### WHAT THIS TASK INVOLVES:
Set the listing down again in full, word for word, with the pictures left out.

### RECORDS SUPPLIED:
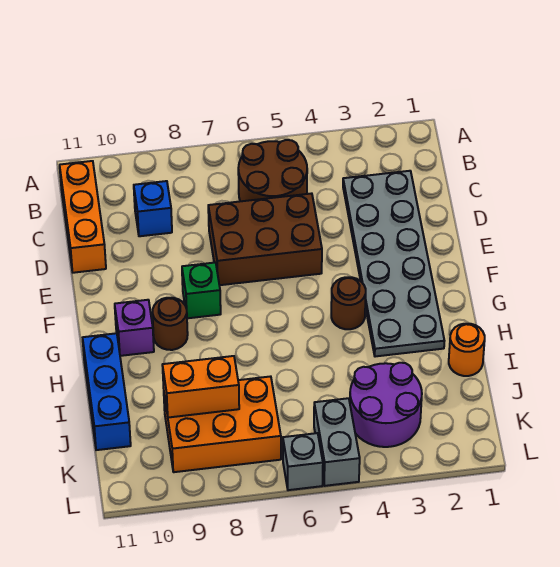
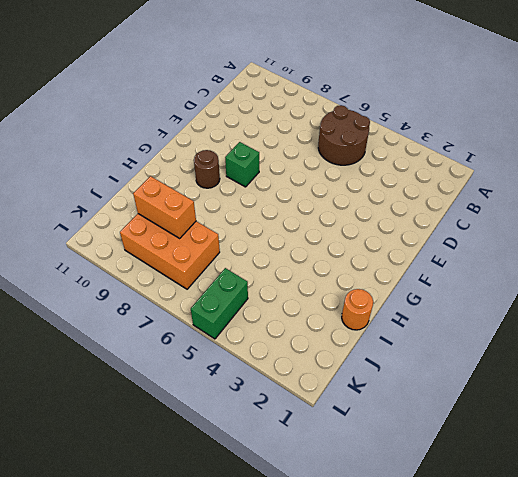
green brick K5:L5 level 1 -> grey brick K5:L5 level 1
none -> orange brick B11:D11 level 1
none -> grey plate C2:H3 level 1
none -> blue brick C9 level 1

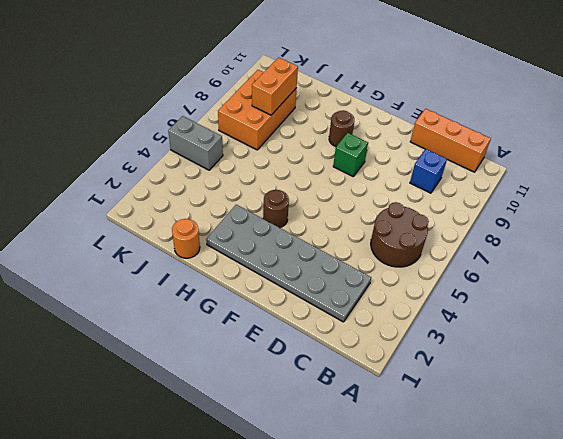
none -> brown brick D5:E7 level 1
none -> purple brick G10 level 1
none -> blue brick H11:J11 level 1

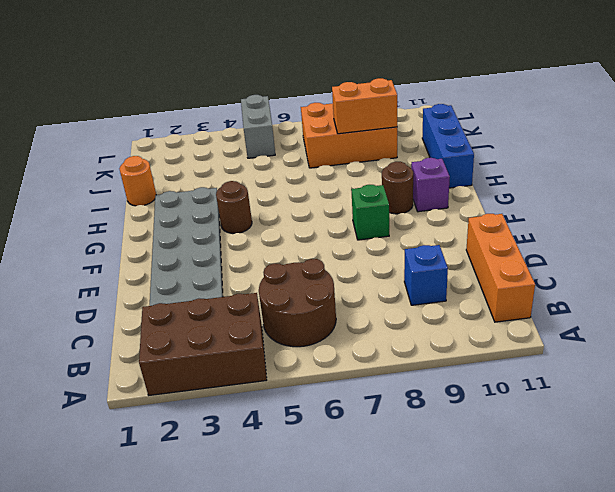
brown brick A2:B4 level 1 -> brown brick D5:E7 level 1
none -> purple round brick J3:K4 level 1
none -> grey brick L6 level 1

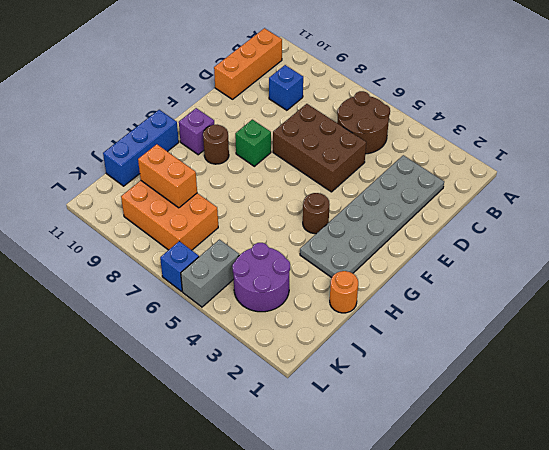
blue brick L6 level 1 -> grey brick L6 level 1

### ANSWER FOR THIS EXERCISE:
green brick K5:L5 level 1 -> grey brick K5:L5 level 1
none -> orange brick B11:D11 level 1
none -> grey plate C2:H3 level 1
none -> blue brick C9 level 1

none -> brown brick D5:E7 level 1
none -> purple brick G10 level 1
none -> blue brick H11:J11 level 1

brown brick A2:B4 level 1 -> brown brick D5:E7 level 1
none -> purple round brick J3:K4 level 1
none -> grey brick L6 level 1

blue brick L6 level 1 -> grey brick L6 level 1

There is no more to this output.